> **RECORDS SHOWN**:
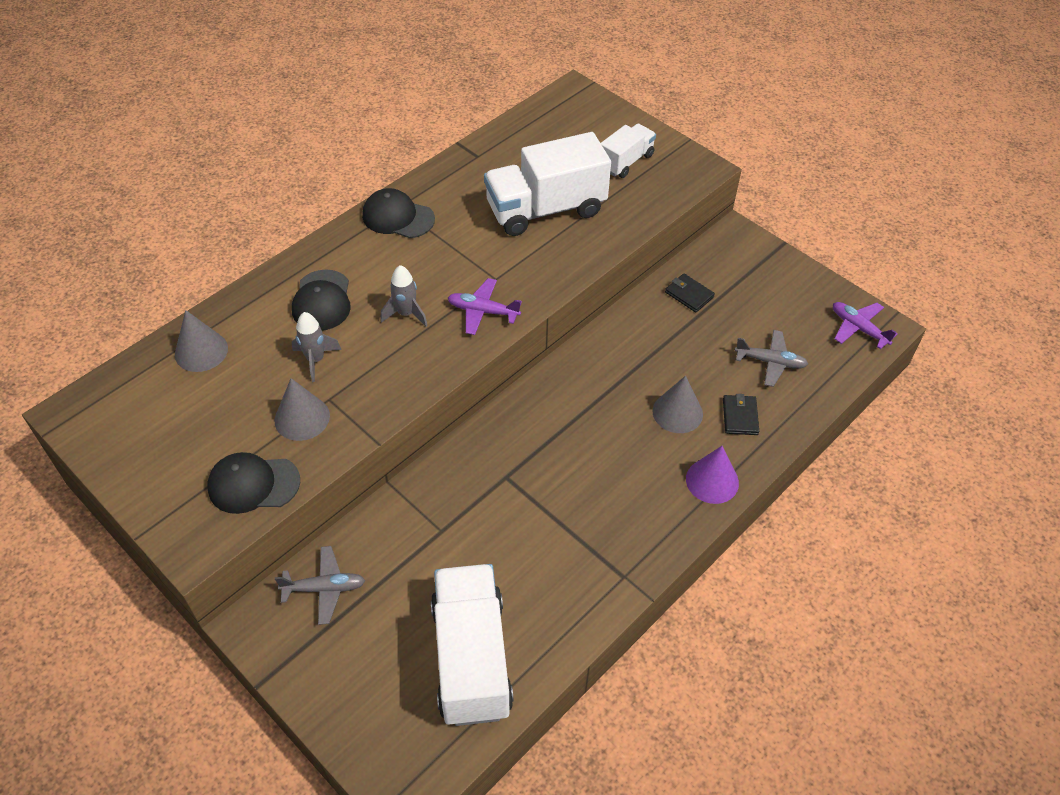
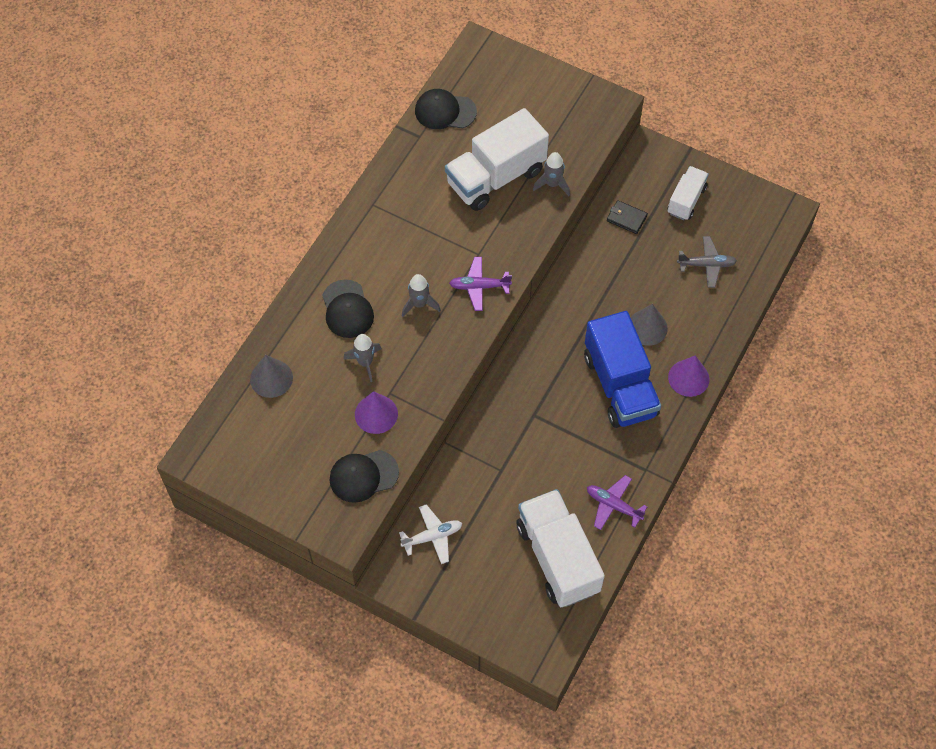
camera: 15 degrees left, 10 degrees up
(302, 418) = (376, 414): grey cone -> purple cone
(324, 588) = (432, 537): grey plane -> white plane
(398, 217) = (376, 215): black cap -> black cap (445, 111)
(607, 229) = (552, 184): none -> grey rocket
(623, 468) = (620, 385): none -> blue truck
(626, 161) = (546, 112): white truck -> white truck (686, 200)
(740, 416) = (695, 319): black wallet -> none
(858, 328) = (768, 216): purple plane -> purple plane (613, 505)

> **EXERCISE PROMPT**: Wherever a picture appears in the records above, skip it and retype everything else exactly.

> **EXERCISE ANSWER**:
camera: 15 degrees left, 10 degrees up
(302, 418) = (376, 414): grey cone -> purple cone
(324, 588) = (432, 537): grey plane -> white plane
(398, 217) = (376, 215): black cap -> black cap (445, 111)
(607, 229) = (552, 184): none -> grey rocket
(623, 468) = (620, 385): none -> blue truck
(626, 161) = (546, 112): white truck -> white truck (686, 200)
(740, 416) = (695, 319): black wallet -> none
(858, 328) = (768, 216): purple plane -> purple plane (613, 505)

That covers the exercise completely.